▶ About this task
Instruction for the data below: set down exactly the lines from the line with "pink slope D6:D7" to the line with "orange tile J5", inclusive, and no others.

▶ Supplied records

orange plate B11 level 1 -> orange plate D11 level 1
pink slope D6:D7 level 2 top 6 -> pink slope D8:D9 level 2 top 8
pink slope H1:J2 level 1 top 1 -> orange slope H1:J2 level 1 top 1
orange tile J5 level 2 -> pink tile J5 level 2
--
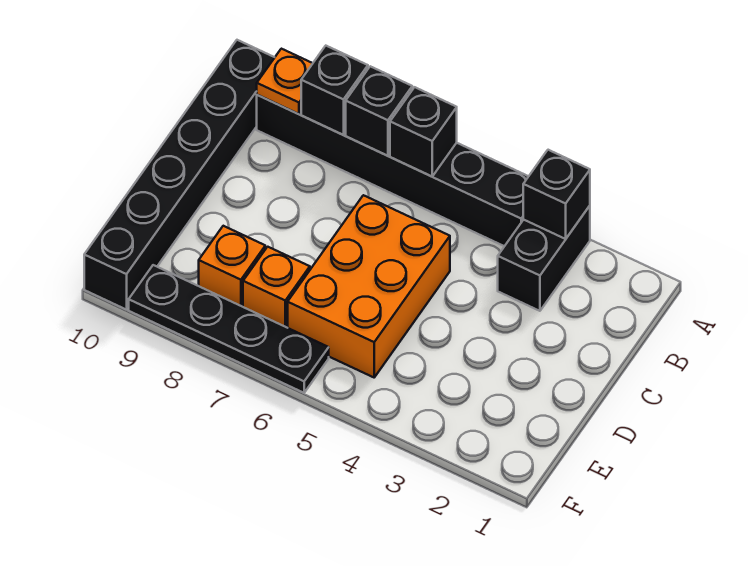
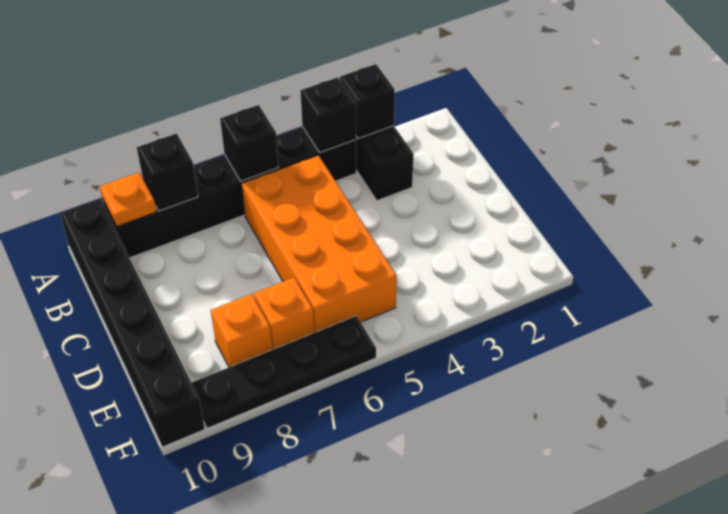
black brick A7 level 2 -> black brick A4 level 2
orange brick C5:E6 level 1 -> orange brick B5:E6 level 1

▶ Output of the exercise
pink slope D6:D7 level 2 top 6 -> pink slope D8:D9 level 2 top 8
pink slope H1:J2 level 1 top 1 -> orange slope H1:J2 level 1 top 1
orange tile J5 level 2 -> pink tile J5 level 2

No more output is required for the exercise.